### ACTIVITY
Once you reach the line with "(418, 431) = (426, 337): none" in the material below, copy each line exactly up to and including the line with "(405, 137) = (189, 358): blue", and skip the pictures.

### THE INPUT
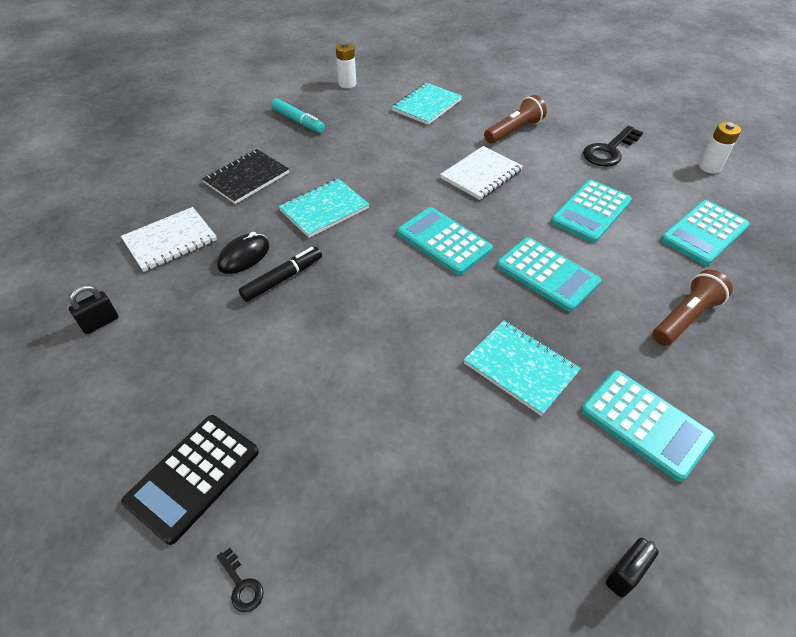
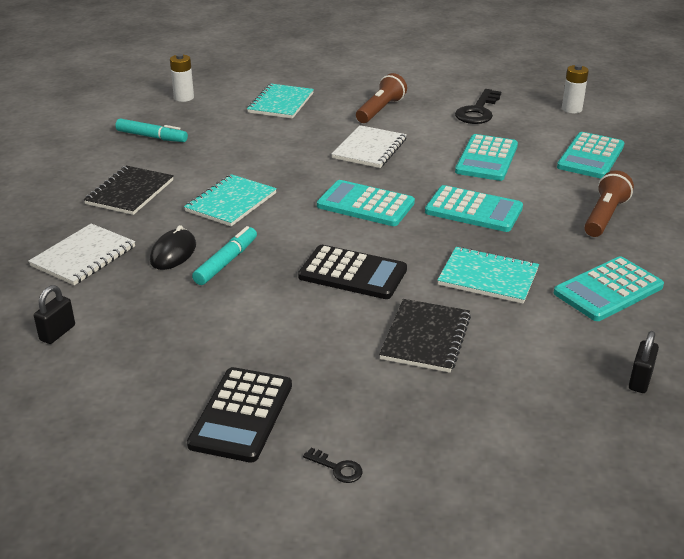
camera: 20 degrees left, 15 degrees down
(282, 279) = (226, 262): black marker -> turquoise marker
(389, 324) = (352, 273): none -> black calculator
(418, 431) = (426, 337): none -> black notebook
(645, 424) = (608, 290): turquoise calculator -> turquoise calculator turned 120 degrees clockwise

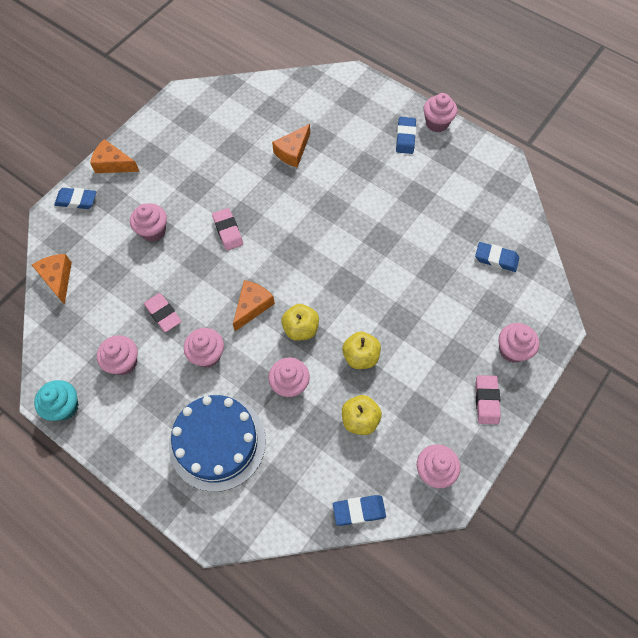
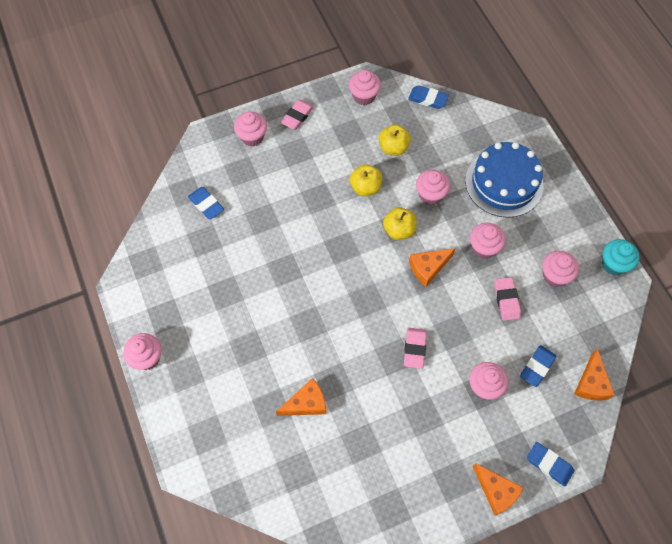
camera: 150 degrees left, 0 degrees up
(405, 137) = (189, 358): blue eraser -> blue eraser (537, 367)

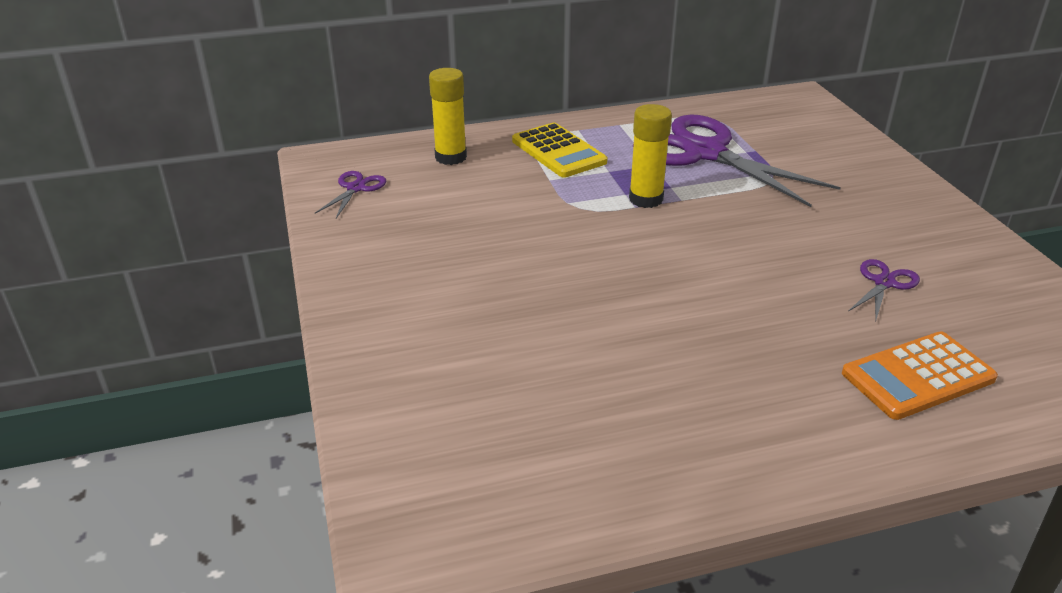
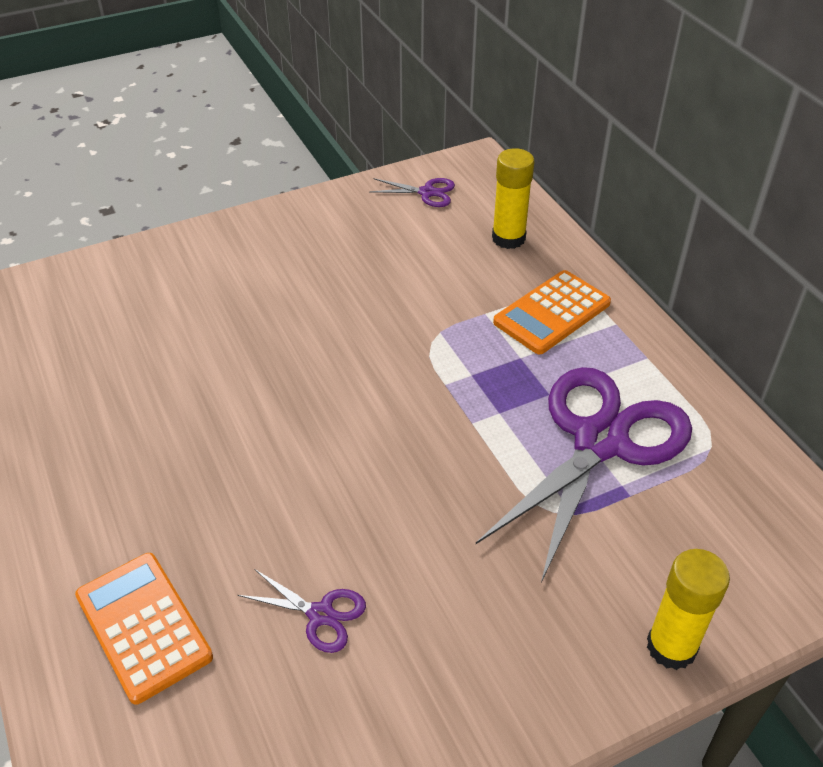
camera: 80 degrees right, 10 degrees up
(558, 151) = (552, 313): yellow calculator -> orange calculator
(646, 199) = (463, 392): yellow glue stick -> yellow glue stick (671, 647)

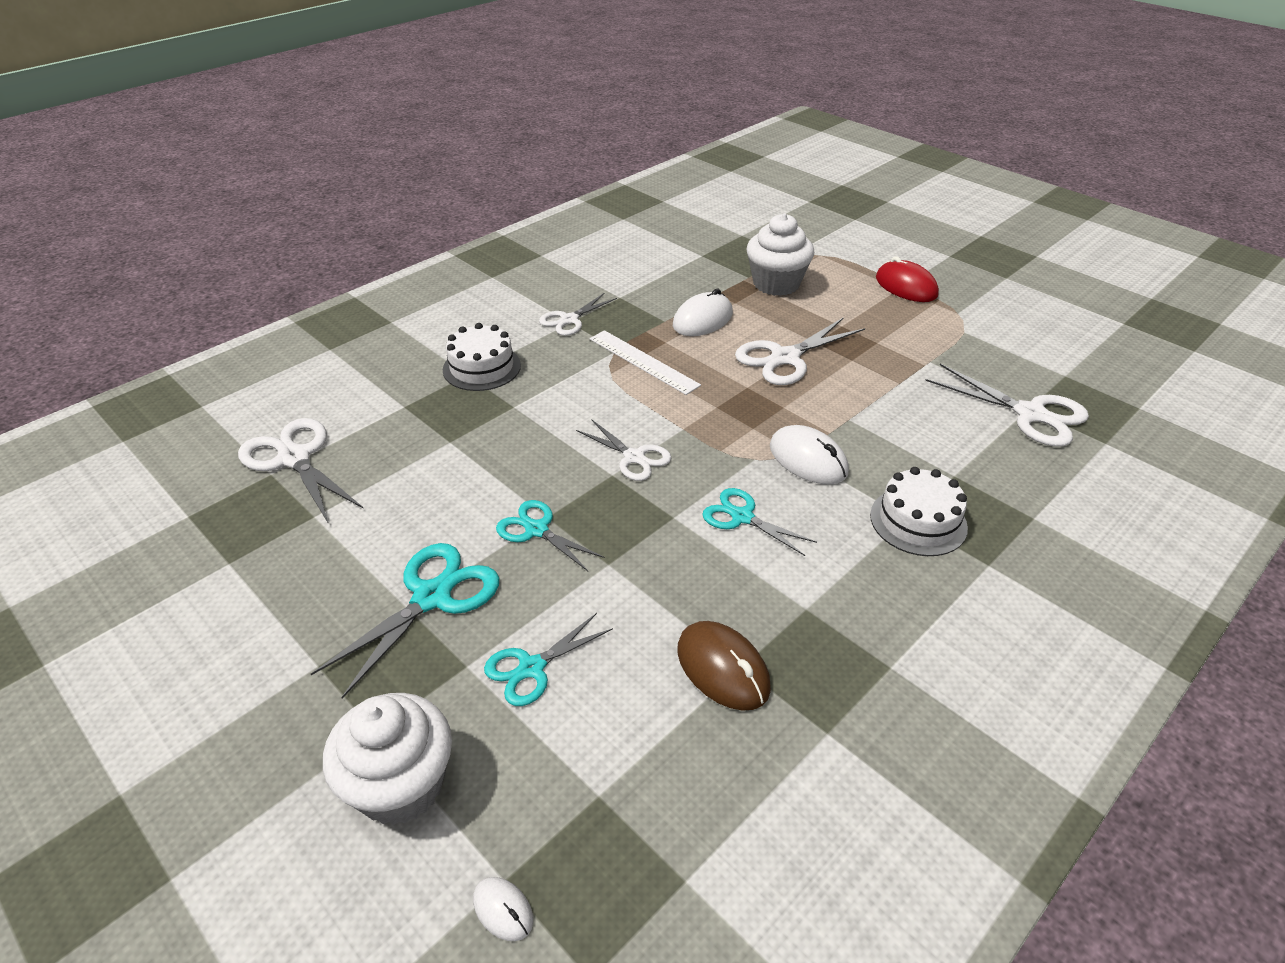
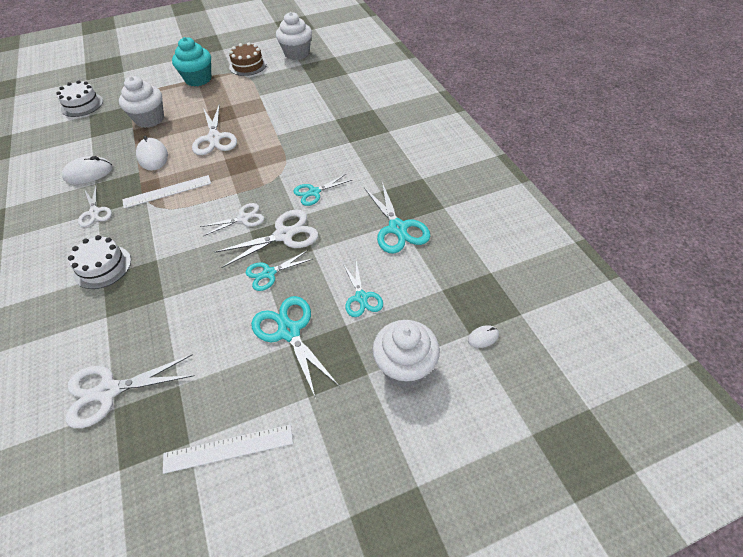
camera: 65 degrees left, 10 degrees up
(223, 606) = (228, 448): none -> white ruler
(723, 668) = (397, 228): brown mouse -> turquoise scissors
(808, 459) = (293, 157): white mouse -> white mouse (88, 173)
(906, 286) = (198, 79): red mouse -> turquoise cupcake
(918, 521) = (354, 140): white cake -> white cake (82, 105)
(993, 319) = (248, 65): none -> brown cake
(1030, 414) = (316, 84): white scissors -> white scissors (284, 235)
(1091, 358) = (297, 53): none -> white cupcake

### REPLY TO THE EXERCISE
(418, 431) = (426, 337): none -> black notebook
(645, 424) = (608, 290): turquoise calculator -> turquoise calculator turned 120 degrees clockwise

camera: 150 degrees left, 0 degrees up
(405, 137) = (189, 358): blue eraser -> blue eraser (537, 367)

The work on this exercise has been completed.